What you are asked to do: All of the data is to be written out again exactly, without the pictures.
*** Block opens ***
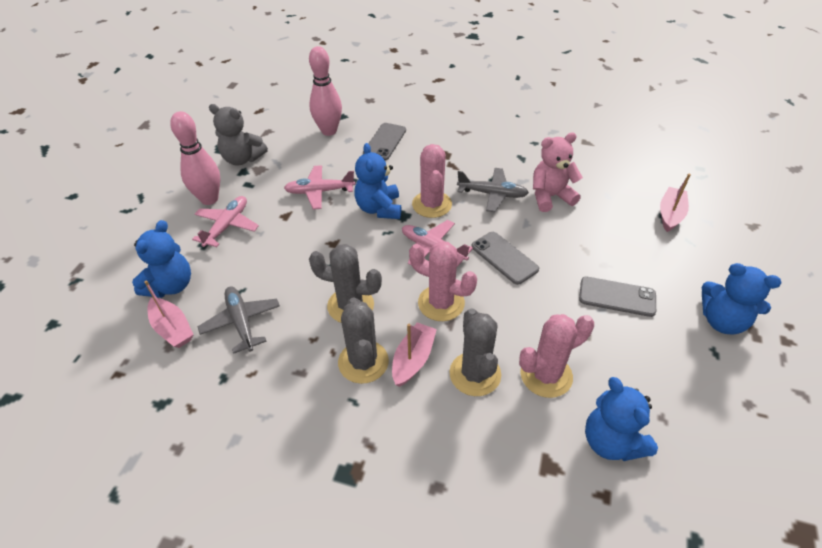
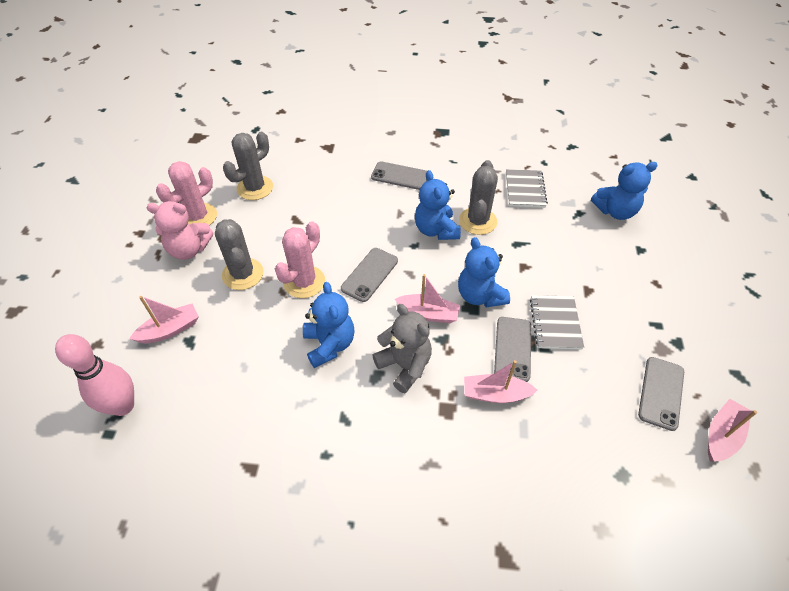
grey notebook: 0 -> 2
grey phone: 3 -> 4
grey plane: 2 -> 0
pink boat: 3 -> 4
pink bowling pin: 2 -> 1
pink cactus: 3 -> 2
pink plane: 3 -> 0

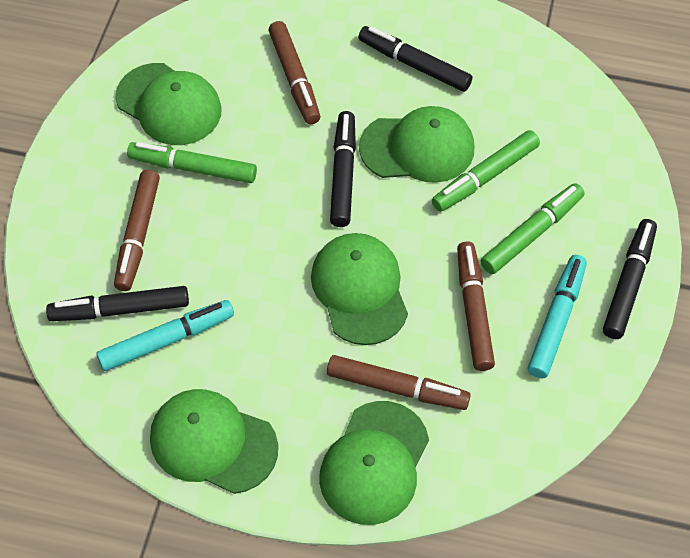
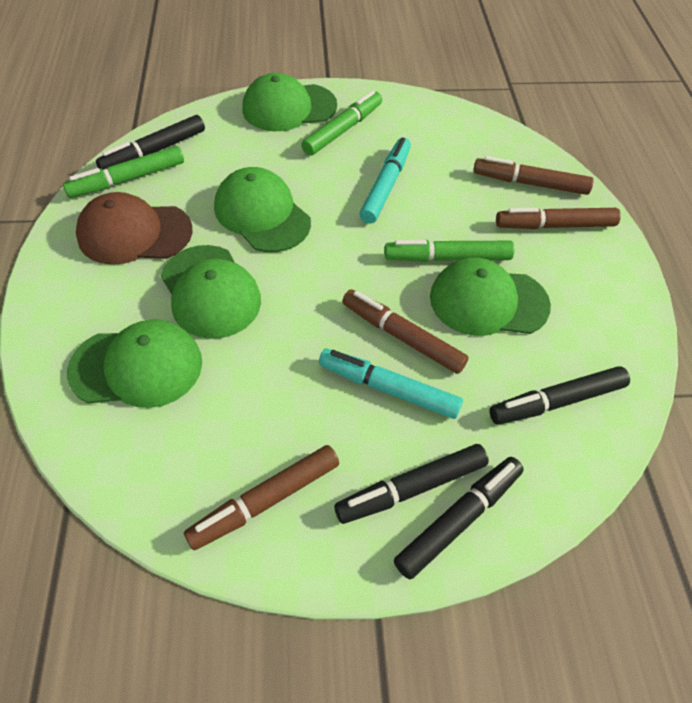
brown cap: 0 -> 1

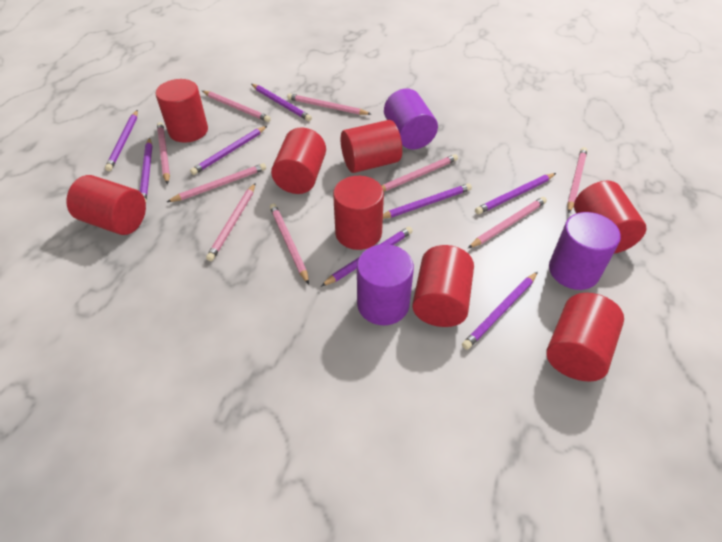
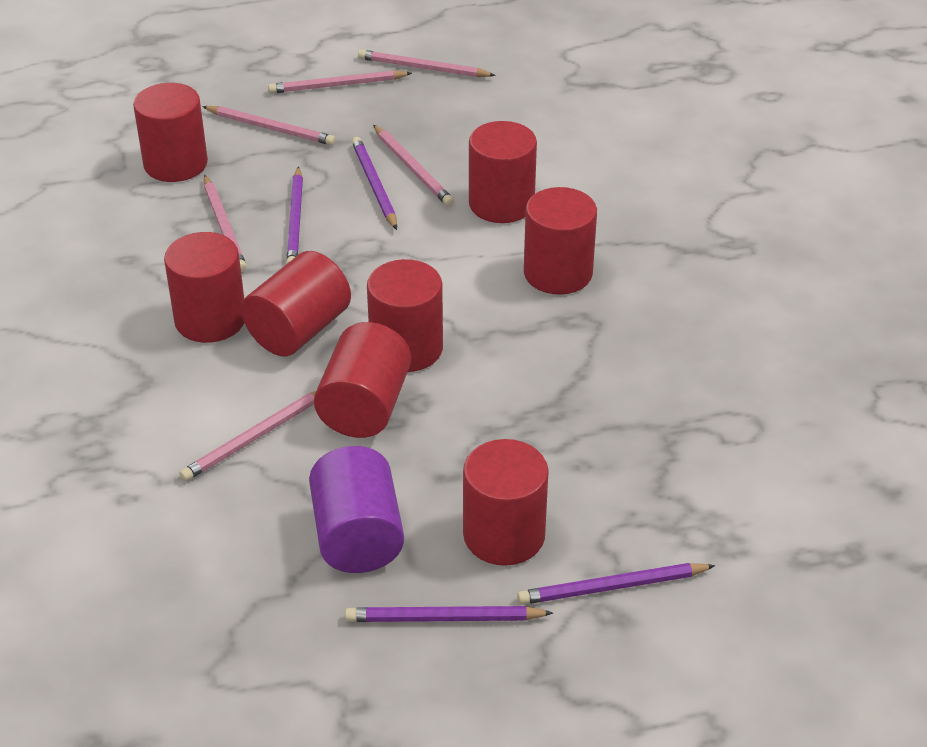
pink pencil: 9 -> 6
purple cylinder: 3 -> 1
purple pencil: 8 -> 4

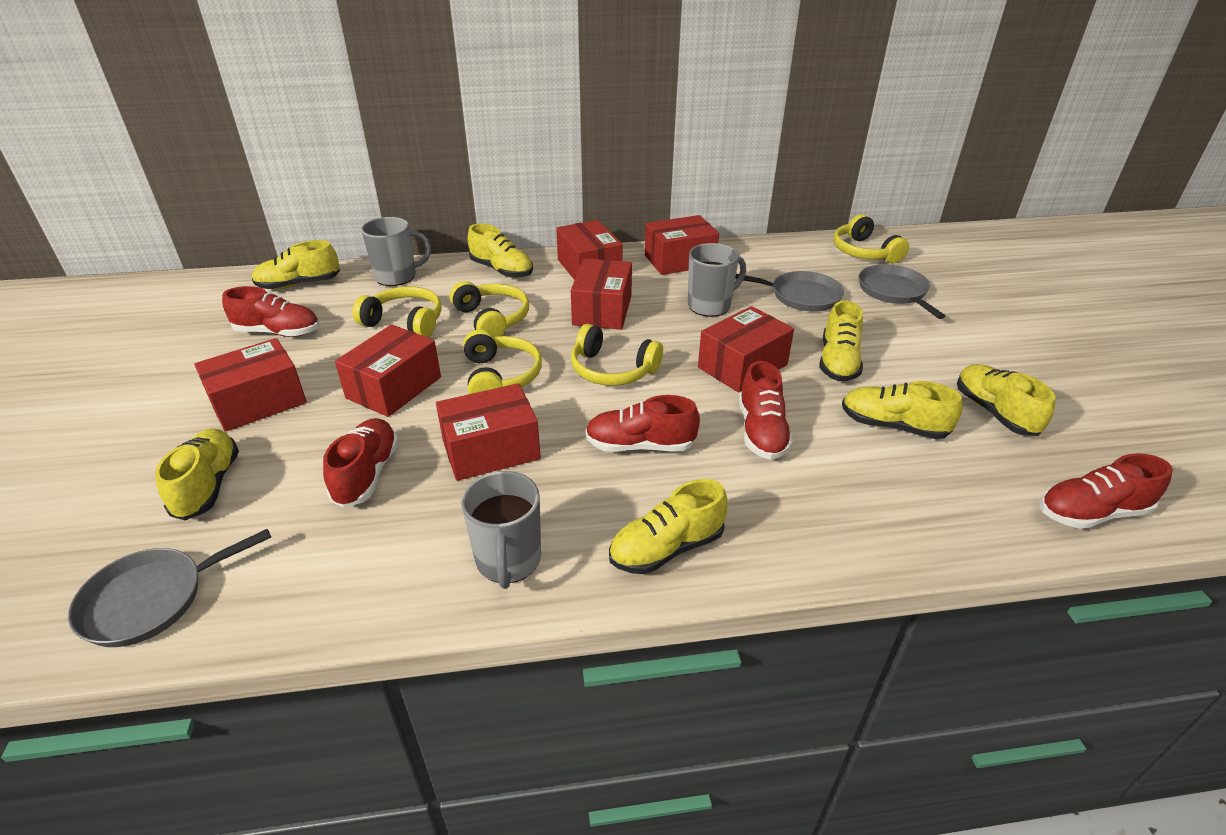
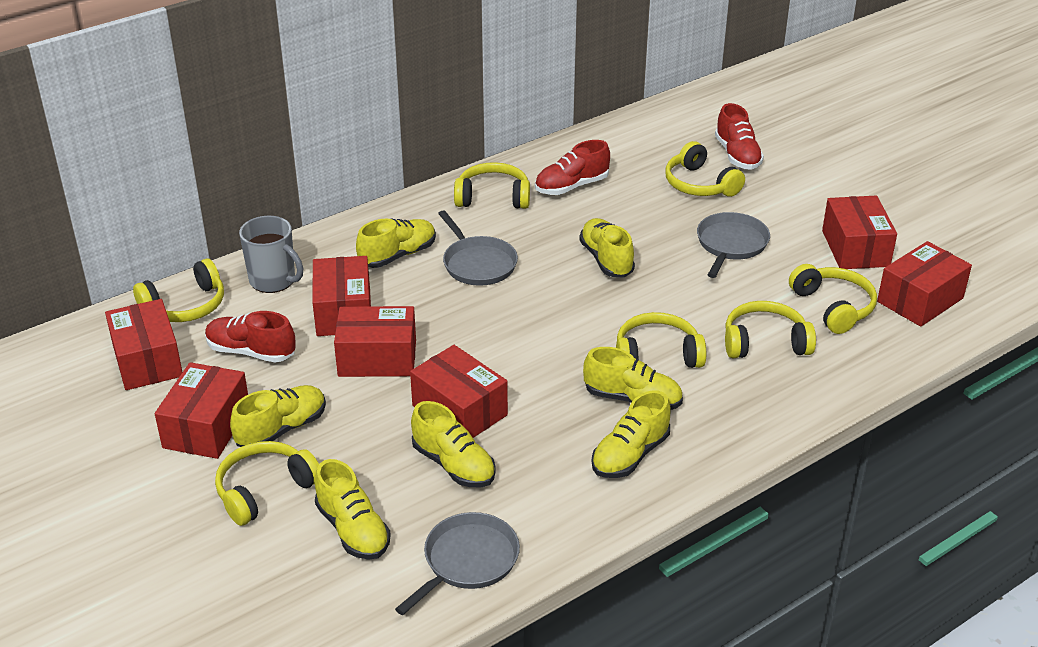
grey mug: 3 -> 1
red shoe: 5 -> 3
yellow headphones: 5 -> 7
*** Block closes ***
Answer below:
grey notebook: 0 -> 2
grey phone: 3 -> 4
grey plane: 2 -> 0
pink boat: 3 -> 4
pink bowling pin: 2 -> 1
pink cactus: 3 -> 2
pink plane: 3 -> 0

brown cap: 0 -> 1

pink pencil: 9 -> 6
purple cylinder: 3 -> 1
purple pencil: 8 -> 4

grey mug: 3 -> 1
red shoe: 5 -> 3
yellow headphones: 5 -> 7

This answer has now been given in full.